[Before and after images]
= Beginning of Section =

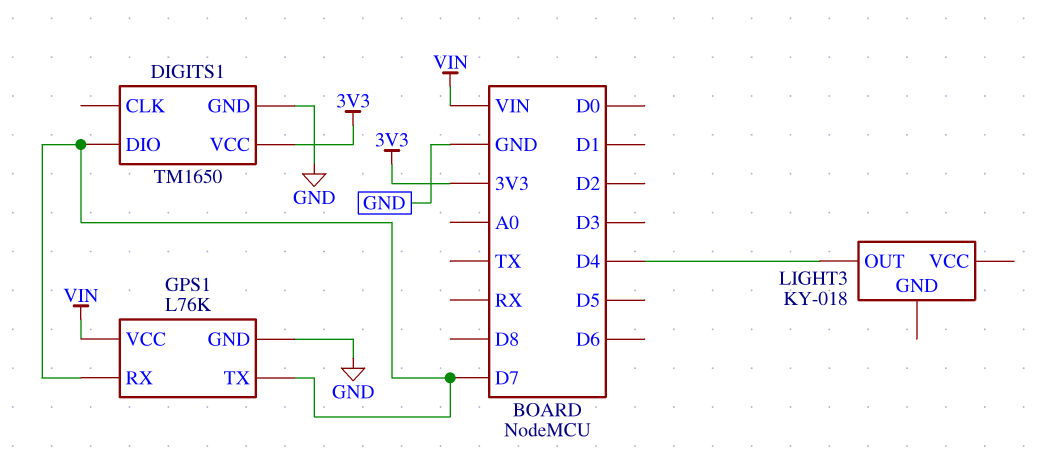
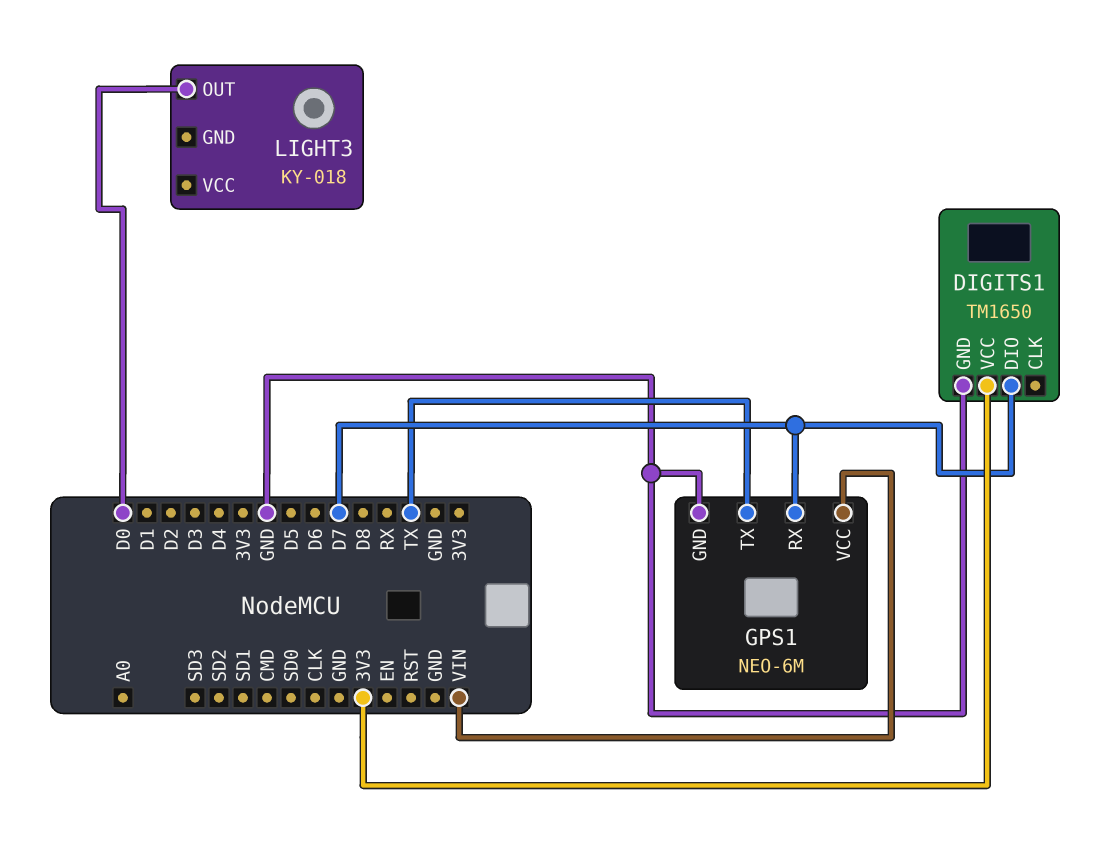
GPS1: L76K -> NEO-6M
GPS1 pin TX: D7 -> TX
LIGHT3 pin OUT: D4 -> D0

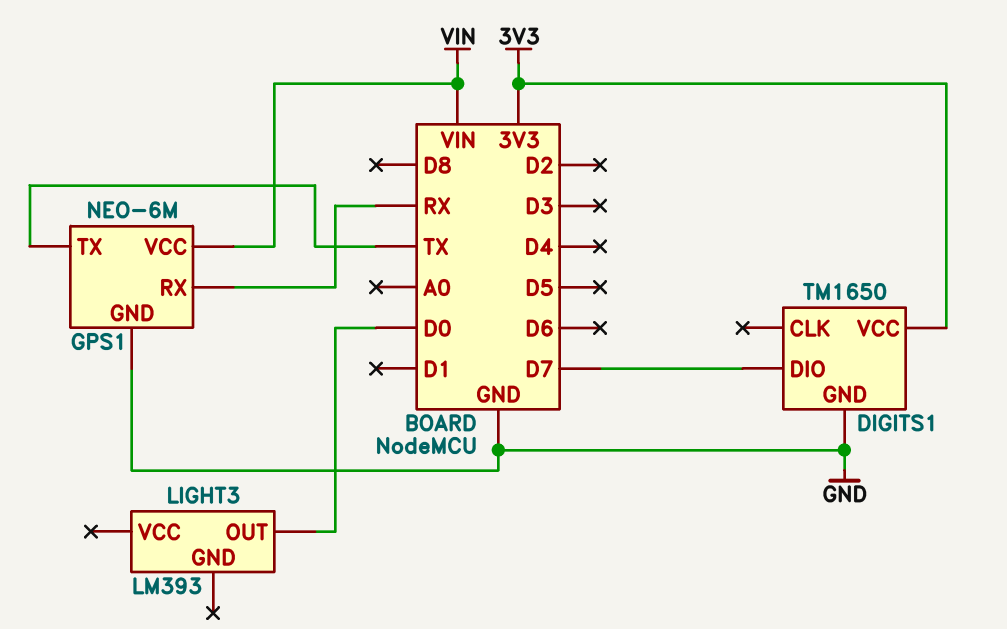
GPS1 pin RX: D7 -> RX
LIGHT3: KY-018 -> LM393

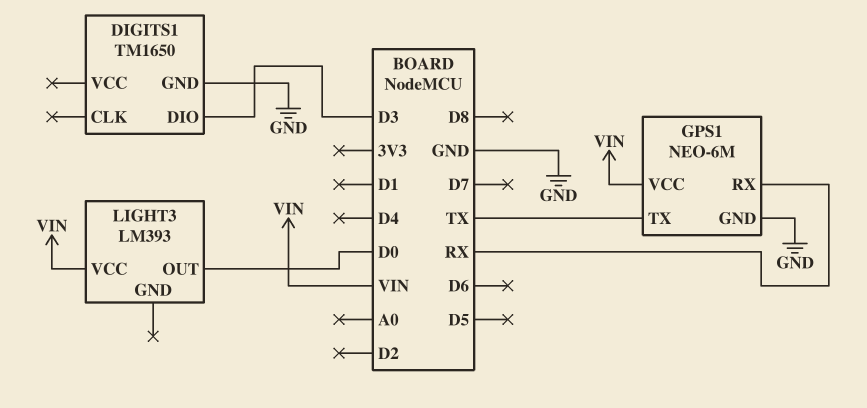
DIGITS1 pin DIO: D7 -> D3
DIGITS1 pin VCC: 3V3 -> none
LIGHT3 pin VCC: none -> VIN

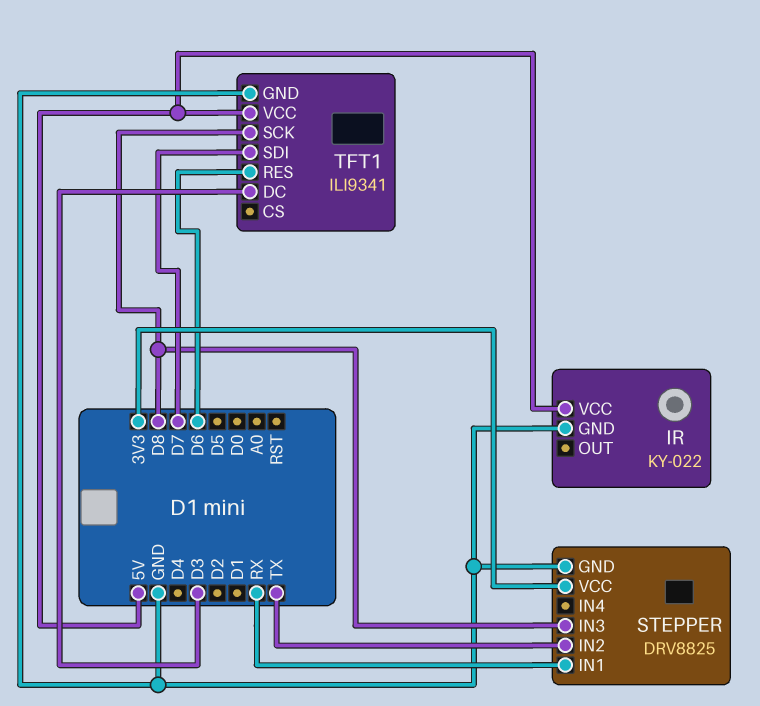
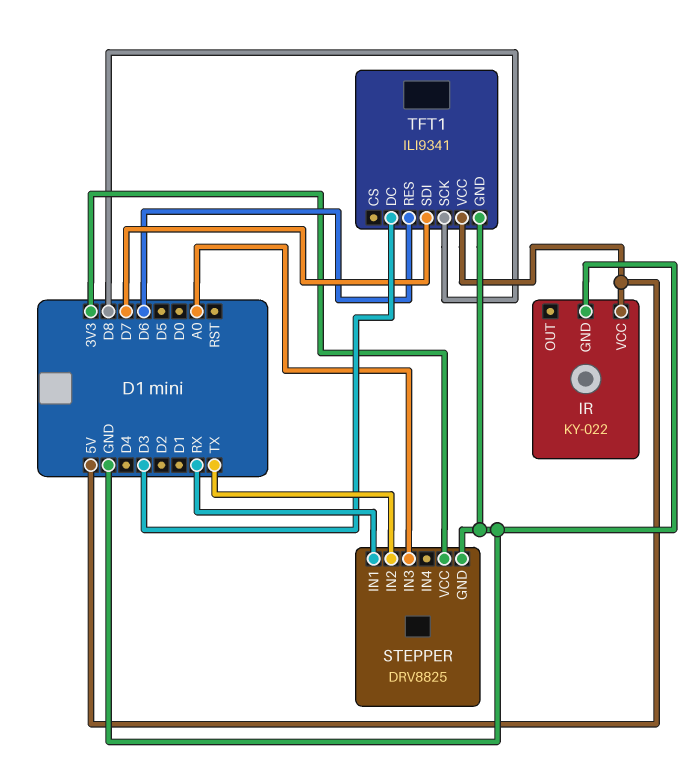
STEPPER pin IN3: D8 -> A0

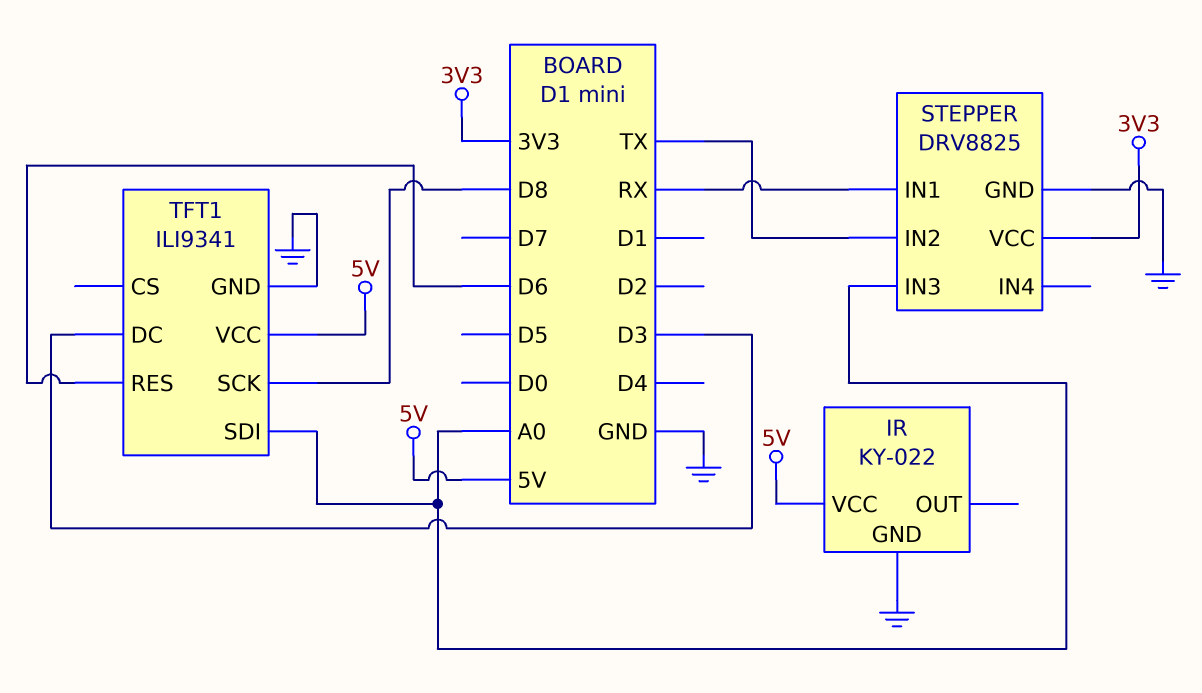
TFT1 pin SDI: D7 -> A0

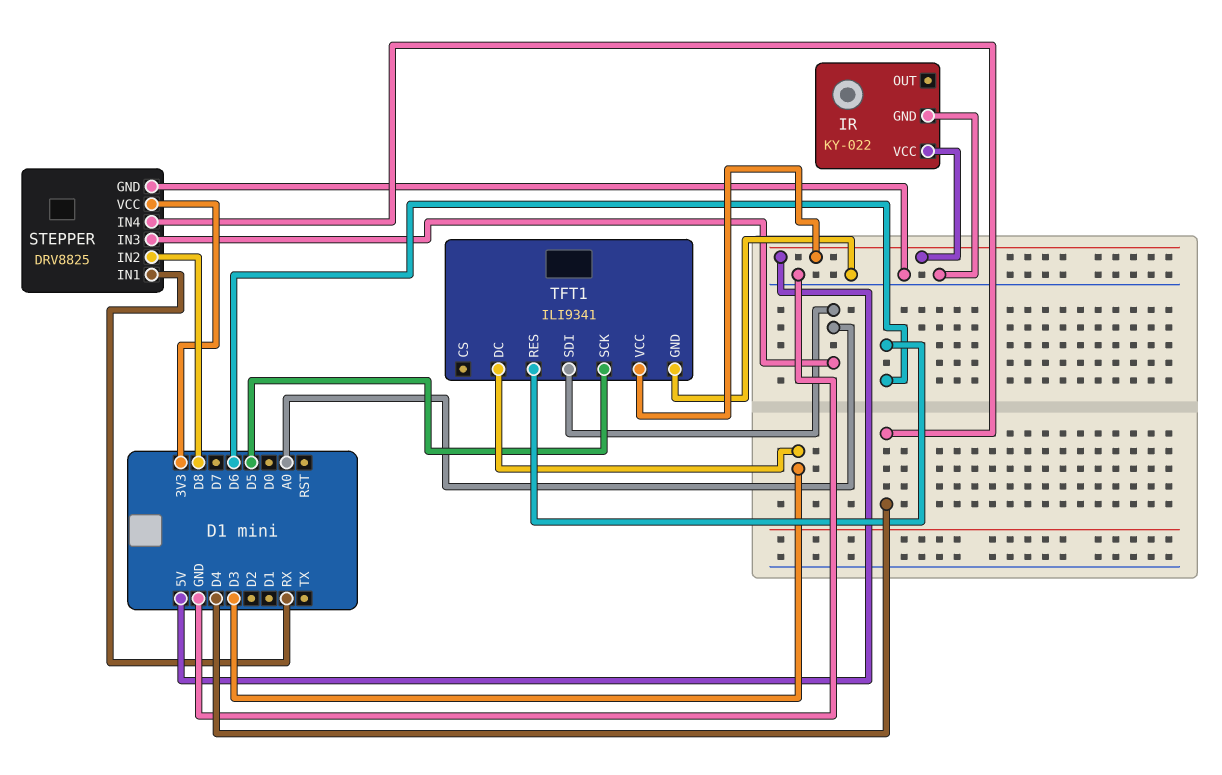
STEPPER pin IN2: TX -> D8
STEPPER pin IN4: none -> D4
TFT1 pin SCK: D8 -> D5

= End of Section =

Work item.
Without including any pictures, reproduce the data exactly.

Task output.
GPS1: L76K -> NEO-6M
GPS1 pin TX: D7 -> TX
LIGHT3 pin OUT: D4 -> D0

GPS1 pin RX: D7 -> RX
LIGHT3: KY-018 -> LM393

DIGITS1 pin DIO: D7 -> D3
DIGITS1 pin VCC: 3V3 -> none
LIGHT3 pin VCC: none -> VIN

STEPPER pin IN3: D8 -> A0

TFT1 pin SDI: D7 -> A0

STEPPER pin IN2: TX -> D8
STEPPER pin IN4: none -> D4
TFT1 pin SCK: D8 -> D5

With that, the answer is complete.